Items from a dataset:
■ ■ ■ ■ ■ ■ ■

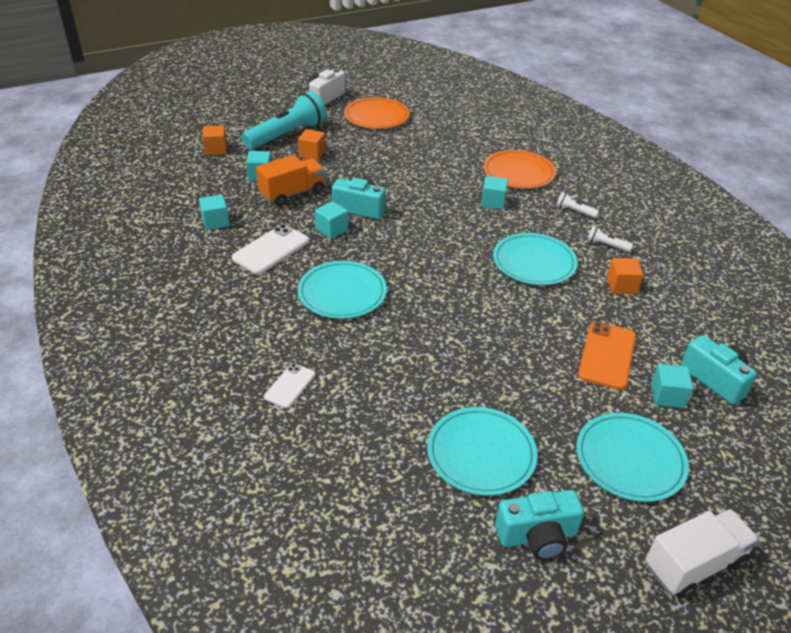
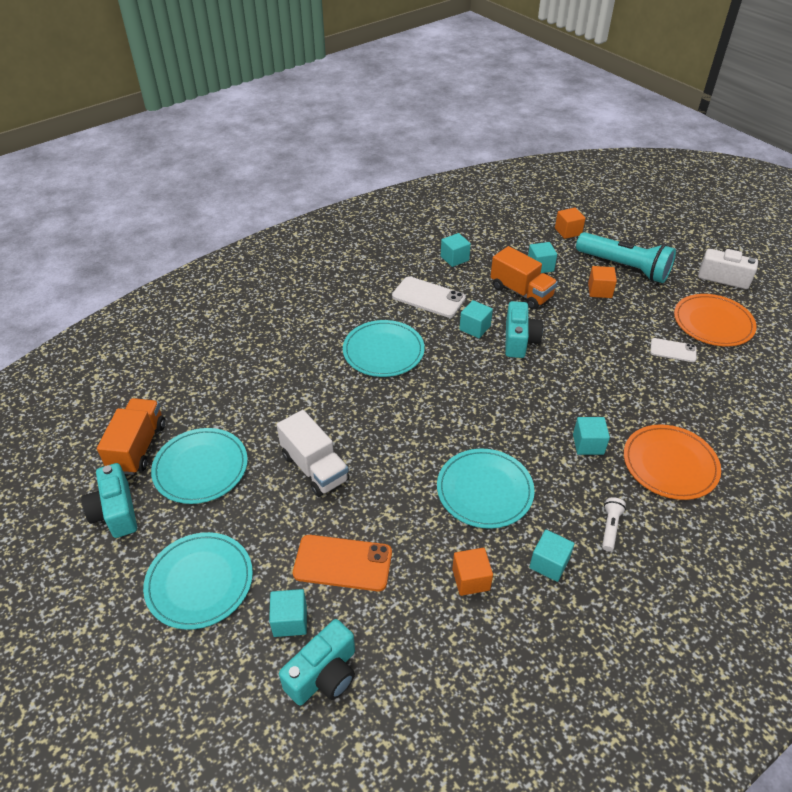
camera: 80 degrees right, 5 degrees up
(290, 386) = (263, 343): white phone -> white phone (673, 350)
(438, 515) = (138, 447): none -> orange truck
(606, 245) = (549, 563): white flashlight -> turquoise cube
(694, 564) = (80, 631): white truck -> white truck (314, 468)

■ ■ ■ ■ ■ ■ ■

To-do item: Would you copy every line of the entries in which "truck" appears?

Task response:
(438, 515) = (138, 447): none -> orange truck
(694, 564) = (80, 631): white truck -> white truck (314, 468)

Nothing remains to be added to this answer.